(EXERCISE GOAL): In the entries below, identify every line with the string "purple" and copy it.
+ + + +
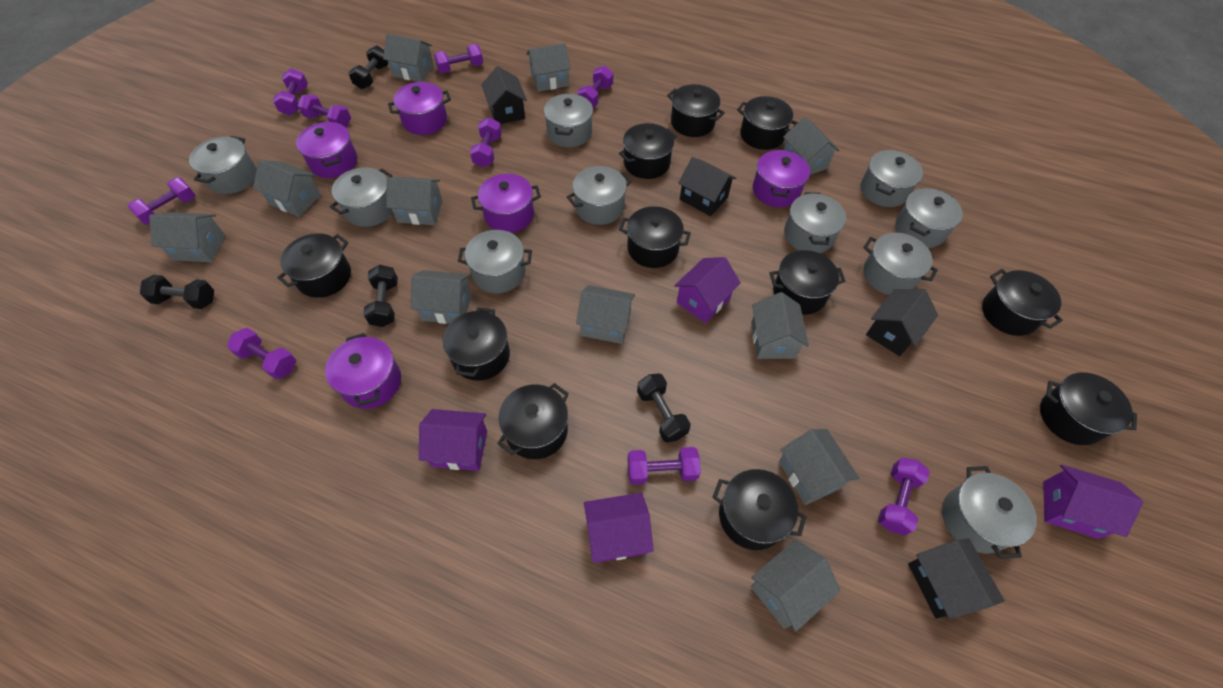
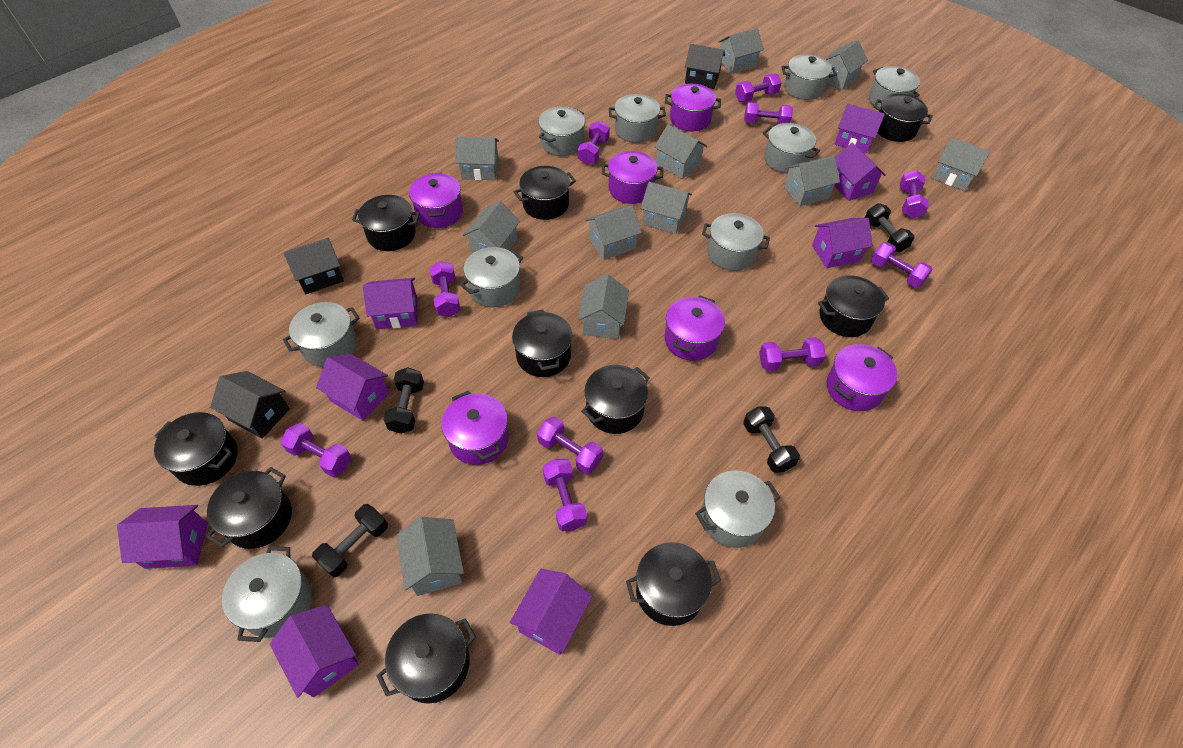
black house: 4 -> 3
black pot: 11 -> 10
purple dumbbell: 9 -> 10
purple house: 4 -> 8
purple pot: 5 -> 6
+ + + +
(WRITTEN RESPONSE):
purple dumbbell: 9 -> 10
purple house: 4 -> 8
purple pot: 5 -> 6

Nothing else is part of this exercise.